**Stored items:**
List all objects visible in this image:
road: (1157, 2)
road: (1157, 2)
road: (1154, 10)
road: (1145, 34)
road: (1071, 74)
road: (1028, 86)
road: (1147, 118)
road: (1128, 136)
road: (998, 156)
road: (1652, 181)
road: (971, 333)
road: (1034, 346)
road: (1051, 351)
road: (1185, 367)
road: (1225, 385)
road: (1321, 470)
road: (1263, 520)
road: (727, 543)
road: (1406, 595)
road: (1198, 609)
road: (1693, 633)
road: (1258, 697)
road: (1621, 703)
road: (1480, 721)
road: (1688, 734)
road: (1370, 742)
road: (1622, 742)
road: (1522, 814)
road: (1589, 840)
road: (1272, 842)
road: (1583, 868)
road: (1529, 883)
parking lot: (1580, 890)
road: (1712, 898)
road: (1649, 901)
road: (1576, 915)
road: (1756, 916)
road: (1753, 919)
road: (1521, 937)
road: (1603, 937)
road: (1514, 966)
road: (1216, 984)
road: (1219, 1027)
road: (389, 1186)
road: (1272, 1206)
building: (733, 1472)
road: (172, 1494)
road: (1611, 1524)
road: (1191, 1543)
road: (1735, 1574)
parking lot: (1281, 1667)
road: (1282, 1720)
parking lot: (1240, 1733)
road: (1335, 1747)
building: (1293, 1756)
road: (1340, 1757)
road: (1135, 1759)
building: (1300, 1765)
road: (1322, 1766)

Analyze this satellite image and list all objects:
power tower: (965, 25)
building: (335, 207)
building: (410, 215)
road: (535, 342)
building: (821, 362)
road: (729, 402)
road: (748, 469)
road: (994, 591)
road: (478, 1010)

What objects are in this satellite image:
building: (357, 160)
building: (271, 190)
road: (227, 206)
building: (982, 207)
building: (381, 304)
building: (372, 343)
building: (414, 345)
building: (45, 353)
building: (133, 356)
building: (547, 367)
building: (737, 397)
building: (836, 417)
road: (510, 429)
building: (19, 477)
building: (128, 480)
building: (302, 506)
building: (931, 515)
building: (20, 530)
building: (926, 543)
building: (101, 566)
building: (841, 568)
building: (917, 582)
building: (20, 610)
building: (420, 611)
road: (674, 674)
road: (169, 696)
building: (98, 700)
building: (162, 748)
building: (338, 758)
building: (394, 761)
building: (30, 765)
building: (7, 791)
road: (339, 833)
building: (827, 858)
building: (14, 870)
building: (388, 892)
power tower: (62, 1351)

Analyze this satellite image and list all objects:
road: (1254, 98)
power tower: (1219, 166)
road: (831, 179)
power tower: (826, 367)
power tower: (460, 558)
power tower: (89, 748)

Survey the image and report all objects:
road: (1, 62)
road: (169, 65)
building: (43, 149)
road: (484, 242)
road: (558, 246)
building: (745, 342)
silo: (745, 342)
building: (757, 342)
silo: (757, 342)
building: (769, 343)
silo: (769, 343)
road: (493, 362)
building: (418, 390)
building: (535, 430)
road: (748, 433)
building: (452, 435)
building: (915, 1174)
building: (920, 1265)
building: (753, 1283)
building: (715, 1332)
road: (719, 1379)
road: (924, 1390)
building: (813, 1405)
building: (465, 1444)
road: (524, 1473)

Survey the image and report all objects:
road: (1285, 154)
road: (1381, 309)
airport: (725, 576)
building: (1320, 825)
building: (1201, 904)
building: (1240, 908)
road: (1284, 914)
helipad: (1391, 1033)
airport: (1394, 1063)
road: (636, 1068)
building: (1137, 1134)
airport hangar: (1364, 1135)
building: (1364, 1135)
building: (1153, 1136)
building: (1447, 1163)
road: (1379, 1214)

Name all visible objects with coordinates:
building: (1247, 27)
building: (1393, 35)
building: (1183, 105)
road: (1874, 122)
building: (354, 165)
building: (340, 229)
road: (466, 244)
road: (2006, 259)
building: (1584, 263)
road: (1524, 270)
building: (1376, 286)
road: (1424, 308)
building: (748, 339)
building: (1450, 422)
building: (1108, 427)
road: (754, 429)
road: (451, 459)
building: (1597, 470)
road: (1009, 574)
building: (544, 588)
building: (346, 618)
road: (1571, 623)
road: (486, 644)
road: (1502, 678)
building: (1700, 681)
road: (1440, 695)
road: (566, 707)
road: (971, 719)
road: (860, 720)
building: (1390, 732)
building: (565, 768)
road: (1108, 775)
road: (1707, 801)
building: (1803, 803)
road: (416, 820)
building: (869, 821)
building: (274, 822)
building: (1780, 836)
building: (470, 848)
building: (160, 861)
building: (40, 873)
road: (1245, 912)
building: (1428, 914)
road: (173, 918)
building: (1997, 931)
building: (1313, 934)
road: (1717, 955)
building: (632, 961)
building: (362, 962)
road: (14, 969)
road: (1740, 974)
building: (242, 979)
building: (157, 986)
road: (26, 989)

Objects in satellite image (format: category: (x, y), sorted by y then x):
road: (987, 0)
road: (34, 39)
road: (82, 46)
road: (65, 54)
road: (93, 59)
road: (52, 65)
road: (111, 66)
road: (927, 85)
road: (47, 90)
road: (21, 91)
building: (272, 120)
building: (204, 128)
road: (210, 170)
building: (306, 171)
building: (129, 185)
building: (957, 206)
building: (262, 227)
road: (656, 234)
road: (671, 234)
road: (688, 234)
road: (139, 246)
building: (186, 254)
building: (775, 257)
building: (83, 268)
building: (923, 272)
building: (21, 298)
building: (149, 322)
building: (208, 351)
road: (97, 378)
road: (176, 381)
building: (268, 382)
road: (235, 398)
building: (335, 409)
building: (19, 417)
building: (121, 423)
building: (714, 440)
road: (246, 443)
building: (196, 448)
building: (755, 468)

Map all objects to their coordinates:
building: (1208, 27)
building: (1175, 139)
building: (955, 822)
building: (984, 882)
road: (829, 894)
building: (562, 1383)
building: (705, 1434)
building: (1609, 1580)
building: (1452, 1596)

**Task instructions:**
Each line in the records above that contains the word "coordinates" must be copied.

**Answer space:**
Name all visible objects with coordinates:
Map all objects to their coordinates:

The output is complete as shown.